# [RECORD SET]
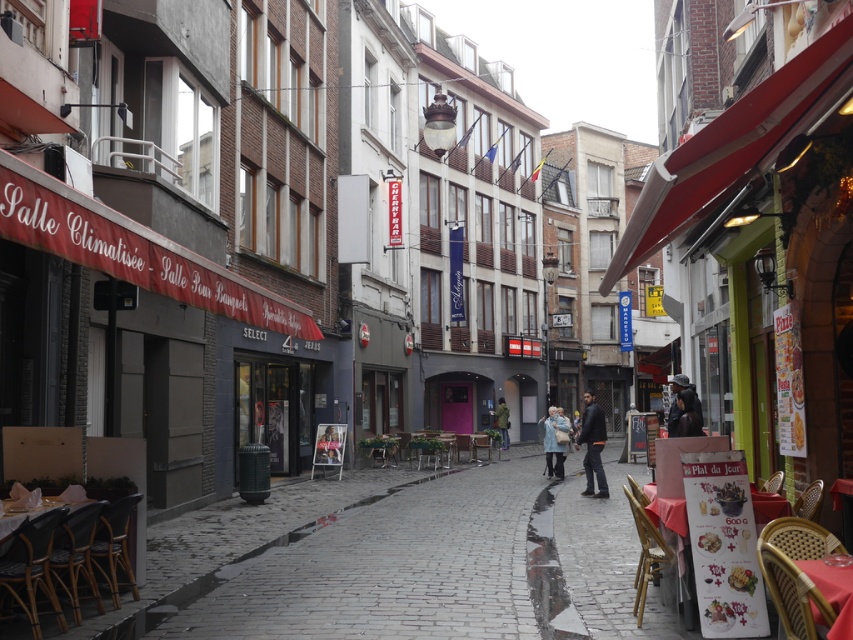
Question: Is light blue denim jacket at center bigger than green fabric jacket at center?

Choices:
 (A) no
 (B) yes

Answer: (A)

Question: Considering the real-world distances, which object is closest to the dark brown leather jacket at center?

Choices:
 (A) green fabric jacket at center
 (B) light blue denim jacket at center

Answer: (B)

Question: Which point is closer to the camera taking this photo?

Choices:
 (A) (502, 445)
 (B) (584, 465)

Answer: (B)

Question: Can you confirm if dark gray jacket at center is positioned below dark brown leather jacket at center?

Choices:
 (A) no
 (B) yes

Answer: (B)

Question: Among these points, which one is farthest from the camera?

Choices:
 (A) (566, 429)
 (B) (602, 428)
 (C) (503, 422)
 (D) (692, 397)

Answer: (C)

Question: Is dark brown leather jacket at center below light blue denim jacket at center?

Choices:
 (A) no
 (B) yes

Answer: (A)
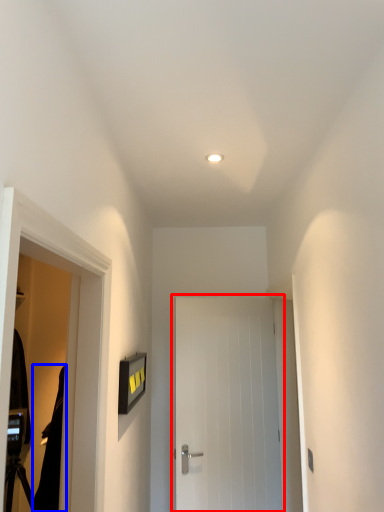
Question: Which object appears closest to the camera in this image, door (highlighted by a red box) or robe (highlighted by a blue box)?

Choices:
 (A) door
 (B) robe

Answer: (B)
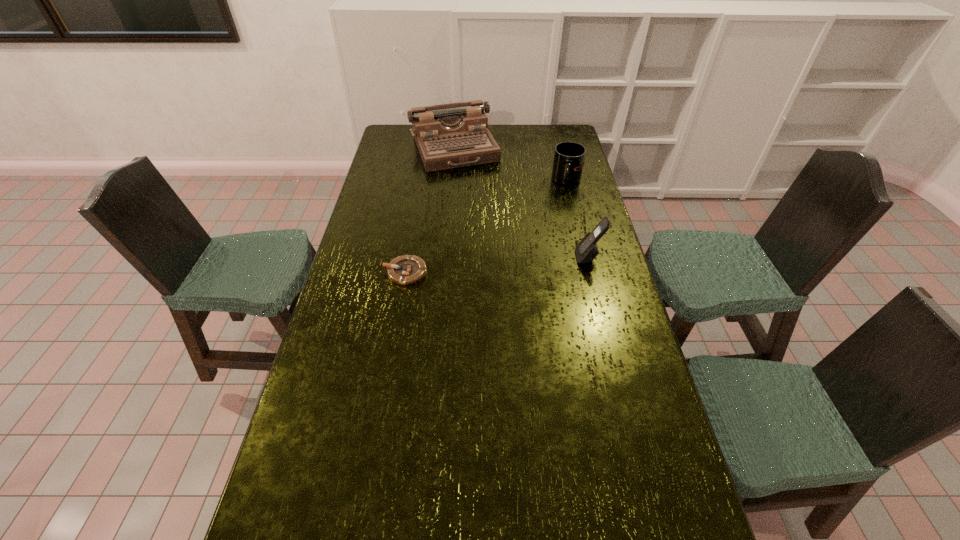
Identify the location of vacant space situated 0.120m with the handle on the side of the mug. This screenshot has height=540, width=960. (553, 206).

You are a GUI agent. You are given a task and a screenshot of the screen. Output one action in this format:
    pyautogui.click(x=<x>, y=<y>)
    Task: Click on the vacant region located 0.310m on the keyboard of the typewriter
    This screenshot has height=540, width=960.
    Given the screenshot: What is the action you would take?
    pyautogui.click(x=485, y=212)

Where is `free spot located 0.170m on the keyboard of the typewriter`? This screenshot has width=960, height=540. free spot located 0.170m on the keyboard of the typewriter is located at coordinates (475, 193).

The height and width of the screenshot is (540, 960). I want to click on free space located on the keyboard of the typewriter, so click(475, 193).

At what (x,y) coordinates should I click in order to perform the action: click on object located in the far edge section of the desktop. Please return your answer as a coordinate pair (x, y). Looking at the image, I should click on (452, 135).

At what (x,y) coordinates should I click in order to perform the action: click on ashtray that is at the left edge. Please return your answer as a coordinate pair (x, y). This screenshot has height=540, width=960. Looking at the image, I should click on (404, 270).

Find the location of a particular element. This screenshot has height=540, width=960. typewriter situated at the left edge is located at coordinates (452, 135).

I want to click on cellular telephone that is at the right edge, so click(586, 250).

Find the location of `mug present at the right edge`. mug present at the right edge is located at coordinates (568, 162).

Where is `object at the far left corner`? object at the far left corner is located at coordinates (452, 135).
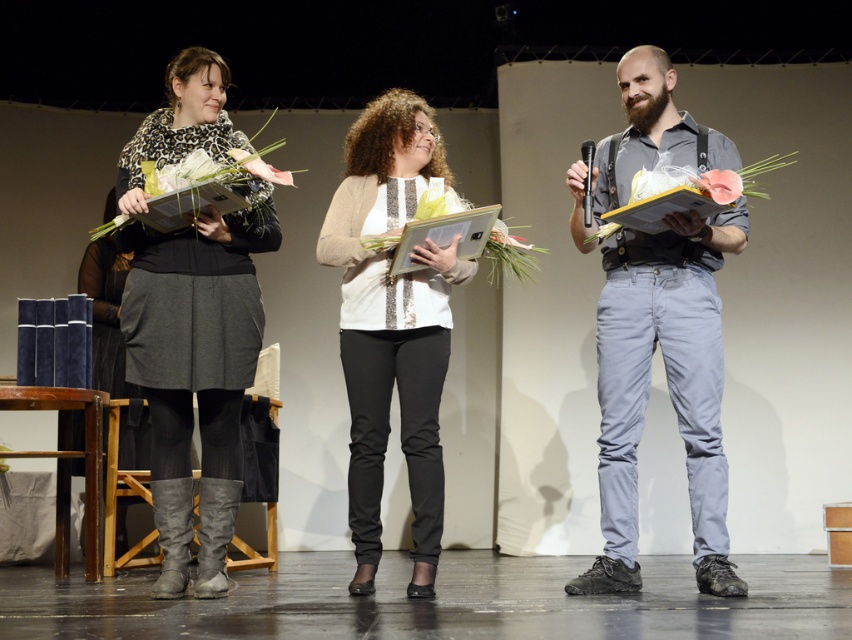
You are a photographer standing at the back of the stage. You want to take a photo of the white sequined blouse at center and the matte white flower at center. How far apart are these two items in feet?

The white sequined blouse at center is 3.92 feet away from the matte white flower at center.

You are an event photographer who needs to ensure all elements are properly framed in your shot. Given the white sequined blouse at center and the matte white flower at center, which one should you focus on first to ensure it doesn not get obscured?

The white sequined blouse at center is larger in size than the matte white flower at center, so you should focus on the white sequined blouse at center first to ensure it does not obscure the smaller matte white flower at center.

You are a photographer adjusting your camera settings to focus on two specific points in the image. The first point is point [185,77] and the second is point [721,188]. Which point should you focus on first if you want to ensure both are in focus, starting from the closest one to the camera?

You should focus on point [185,77] first because it is closer to the camera than point [721,188]. After focusing on the closer point, you can adjust to ensure the farther point is also in focus.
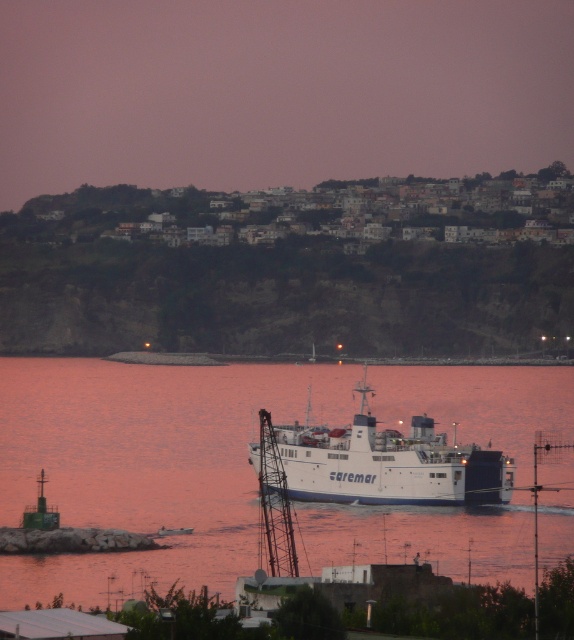
Question: Can you confirm if white matte water at center is positioned to the right of white matte ferry at center?

Choices:
 (A) no
 (B) yes

Answer: (A)

Question: Does white matte water at center have a smaller size compared to white matte ferry at center?

Choices:
 (A) no
 (B) yes

Answer: (A)

Question: Which of the following is the closest to the observer?

Choices:
 (A) (498, 532)
 (B) (421, 468)

Answer: (B)

Question: Which point is farther to the camera?

Choices:
 (A) white matte water at center
 (B) white matte ferry at center

Answer: (B)

Question: Is white matte water at center to the right of white matte ferry at center from the viewer's perspective?

Choices:
 (A) no
 (B) yes

Answer: (A)

Question: Which of the following is the farthest from the observer?

Choices:
 (A) (354, 499)
 (B) (83, 584)

Answer: (A)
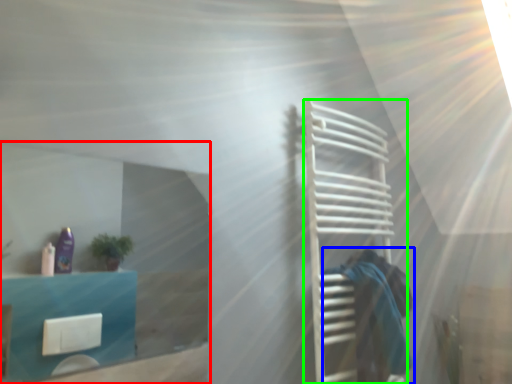
Question: Based on their relative distances, which object is farther from glass door (highlighted by a red box)? Choose from person (highlighted by a blue box) and cage (highlighted by a green box).

Choices:
 (A) person
 (B) cage

Answer: (A)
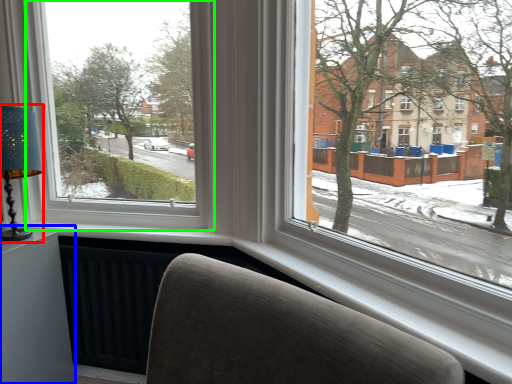
Question: Which object is positioned closest to table lamp (highlighted by a red box)? Select from table (highlighted by a blue box) and window (highlighted by a green box).

Choices:
 (A) table
 (B) window

Answer: (B)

# [PROBLEM REQUIREMENTS]
Write out all of the material above line for line, leaving out the pictures.

# [RESULT OF THIS TASK]
Question: Is light blue denim jacket at center bigger than green fabric jacket at center?

Choices:
 (A) no
 (B) yes

Answer: (A)

Question: Considering the real-world distances, which object is closest to the dark brown leather jacket at center?

Choices:
 (A) green fabric jacket at center
 (B) light blue denim jacket at center

Answer: (B)

Question: Which point is closer to the camera taking this photo?

Choices:
 (A) (502, 445)
 (B) (584, 465)

Answer: (B)

Question: Can you confirm if dark gray jacket at center is positioned below dark brown leather jacket at center?

Choices:
 (A) no
 (B) yes

Answer: (B)

Question: Among these points, which one is farthest from the camera?

Choices:
 (A) (566, 429)
 (B) (602, 428)
 (C) (503, 422)
 (D) (692, 397)

Answer: (C)

Question: Is dark brown leather jacket at center below light blue denim jacket at center?

Choices:
 (A) no
 (B) yes

Answer: (A)
Question: Which object appears closest to the camera in this image, door (highlighted by a red box) or robe (highlighted by a blue box)?

Choices:
 (A) door
 (B) robe

Answer: (B)
Identify the location of vacant space situated 0.120m with the handle on the side of the mug. This screenshot has height=540, width=960. (553, 206).

You are a GUI agent. You are given a task and a screenshot of the screen. Output one action in this format:
    pyautogui.click(x=<x>, y=<y>)
    Task: Click on the vacant region located 0.310m on the keyboard of the typewriter
    This screenshot has height=540, width=960.
    Given the screenshot: What is the action you would take?
    pyautogui.click(x=485, y=212)

Where is `free spot located 0.170m on the keyboard of the typewriter`? This screenshot has width=960, height=540. free spot located 0.170m on the keyboard of the typewriter is located at coordinates (475, 193).

The height and width of the screenshot is (540, 960). I want to click on free space located on the keyboard of the typewriter, so click(475, 193).

At what (x,y) coordinates should I click in order to perform the action: click on object located in the far edge section of the desktop. Please return your answer as a coordinate pair (x, y). Looking at the image, I should click on (452, 135).

At what (x,y) coordinates should I click in order to perform the action: click on ashtray that is at the left edge. Please return your answer as a coordinate pair (x, y). This screenshot has height=540, width=960. Looking at the image, I should click on (404, 270).

Find the location of a particular element. This screenshot has height=540, width=960. typewriter situated at the left edge is located at coordinates (452, 135).

I want to click on cellular telephone that is at the right edge, so click(586, 250).

Find the location of `mug present at the right edge`. mug present at the right edge is located at coordinates (568, 162).

Where is `object at the far left corner`? object at the far left corner is located at coordinates (452, 135).
You are a photographer standing at the back of the stage. You want to take a photo of the white sequined blouse at center and the matte white flower at center. How far apart are these two items in feet?

The white sequined blouse at center is 3.92 feet away from the matte white flower at center.

You are an event photographer who needs to ensure all elements are properly framed in your shot. Given the white sequined blouse at center and the matte white flower at center, which one should you focus on first to ensure it doesn not get obscured?

The white sequined blouse at center is larger in size than the matte white flower at center, so you should focus on the white sequined blouse at center first to ensure it does not obscure the smaller matte white flower at center.

You are a photographer adjusting your camera settings to focus on two specific points in the image. The first point is point [185,77] and the second is point [721,188]. Which point should you focus on first if you want to ensure both are in focus, starting from the closest one to the camera?

You should focus on point [185,77] first because it is closer to the camera than point [721,188]. After focusing on the closer point, you can adjust to ensure the farther point is also in focus.
Question: Can you confirm if white matte water at center is positioned to the right of white matte ferry at center?

Choices:
 (A) no
 (B) yes

Answer: (A)

Question: Does white matte water at center have a smaller size compared to white matte ferry at center?

Choices:
 (A) no
 (B) yes

Answer: (A)

Question: Which of the following is the closest to the observer?

Choices:
 (A) (498, 532)
 (B) (421, 468)

Answer: (B)

Question: Which point is farther to the camera?

Choices:
 (A) white matte water at center
 (B) white matte ferry at center

Answer: (B)

Question: Is white matte water at center to the right of white matte ferry at center from the viewer's perspective?

Choices:
 (A) no
 (B) yes

Answer: (A)

Question: Which of the following is the farthest from the observer?

Choices:
 (A) (354, 499)
 (B) (83, 584)

Answer: (A)
Question: Based on their relative distances, which object is farther from glass door (highlighted by a red box)? Choose from person (highlighted by a blue box) and cage (highlighted by a green box).

Choices:
 (A) person
 (B) cage

Answer: (A)
Question: Which object is positioned closest to table lamp (highlighted by a red box)? Select from table (highlighted by a blue box) and window (highlighted by a green box).

Choices:
 (A) table
 (B) window

Answer: (B)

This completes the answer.